* _Assigned task_:
Include the line containing "(1st from left)" and every line after it up to the end of the material below; reproduce them exactly and drop the pictures.

* _Task data_:

BEGIN

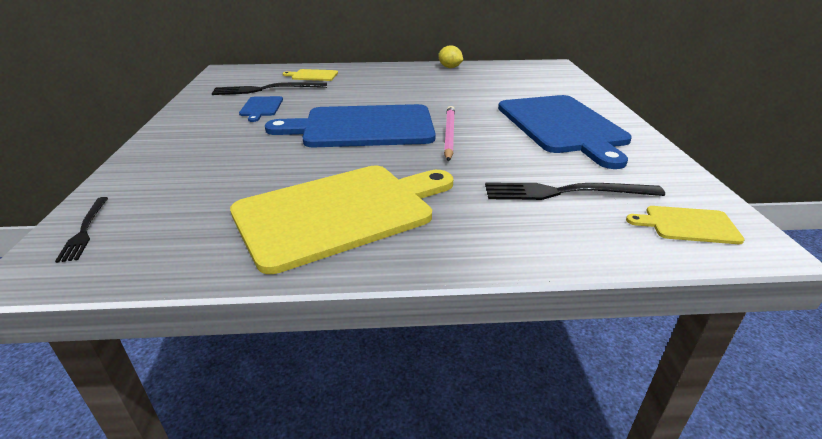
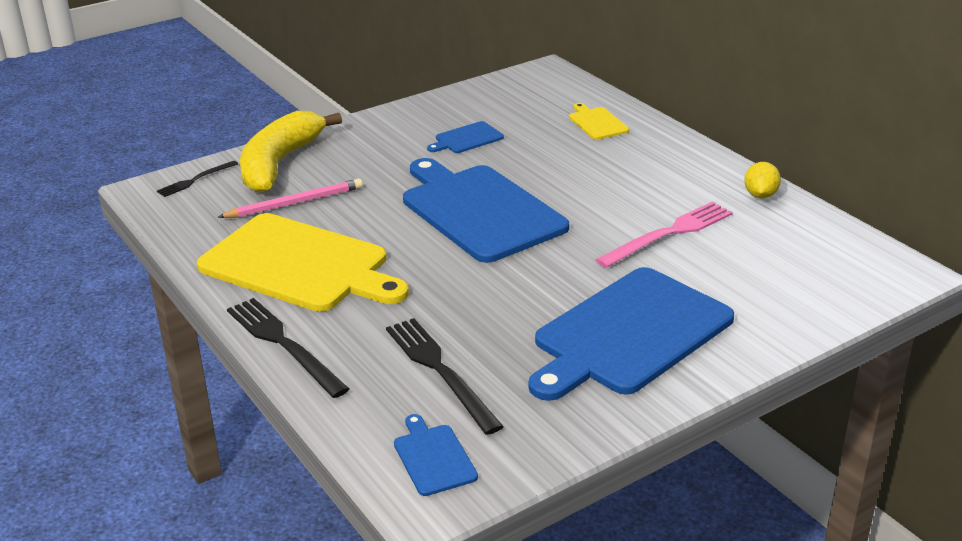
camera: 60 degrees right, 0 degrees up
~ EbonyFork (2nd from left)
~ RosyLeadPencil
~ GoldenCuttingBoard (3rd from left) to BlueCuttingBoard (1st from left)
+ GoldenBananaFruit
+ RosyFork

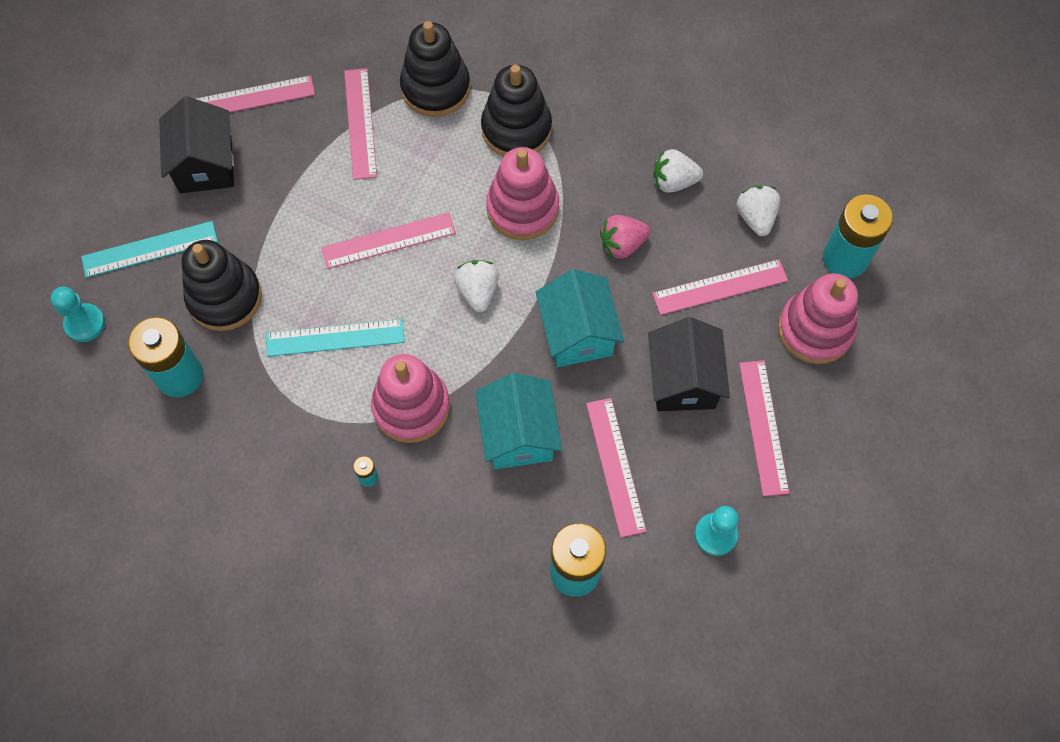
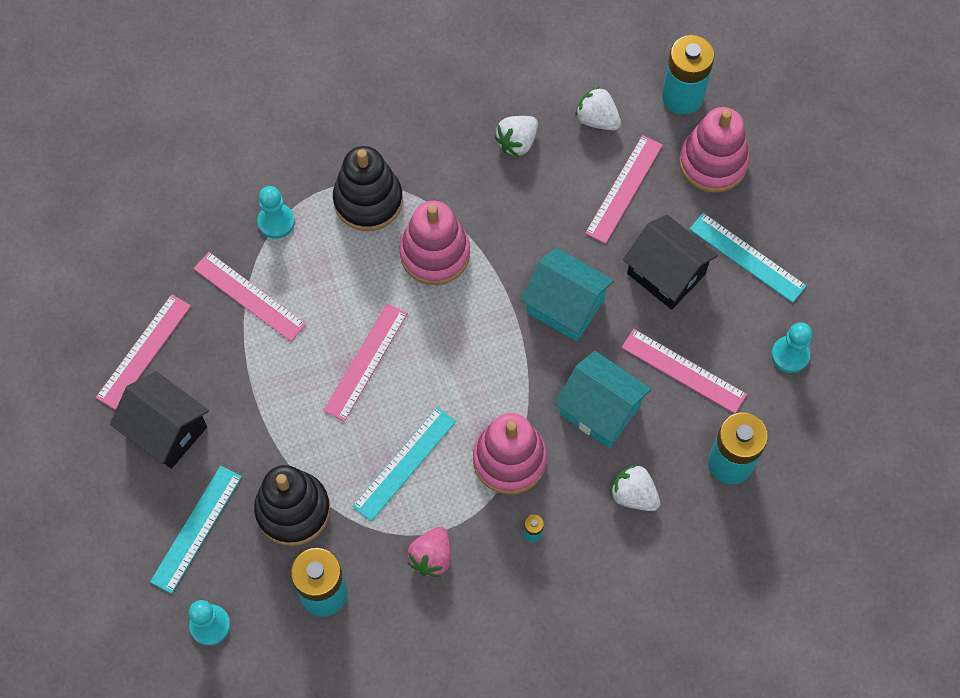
camera: 45 degrees left, 0 degrees up
~ EbonyRingStacker (2nd from left) to TealGamePawn (2nd from left)
~ WhiteStrawberry (1st from left in the first image) to WhiteStrawberry (3rd from left)
~ RosyStrawberry
~ RosyMeasuringStick (6th from left) to TealMeasuringStick (3rd from left)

END

* _Solution to this task_:
~ GoldenCuttingBoard (3rd from left) to BlueCuttingBoard (1st from left)
+ GoldenBananaFruit
+ RosyFork

camera: 45 degrees left, 0 degrees up
~ EbonyRingStacker (2nd from left) to TealGamePawn (2nd from left)
~ WhiteStrawberry (1st from left in the first image) to WhiteStrawberry (3rd from left)
~ RosyStrawberry
~ RosyMeasuringStick (6th from left) to TealMeasuringStick (3rd from left)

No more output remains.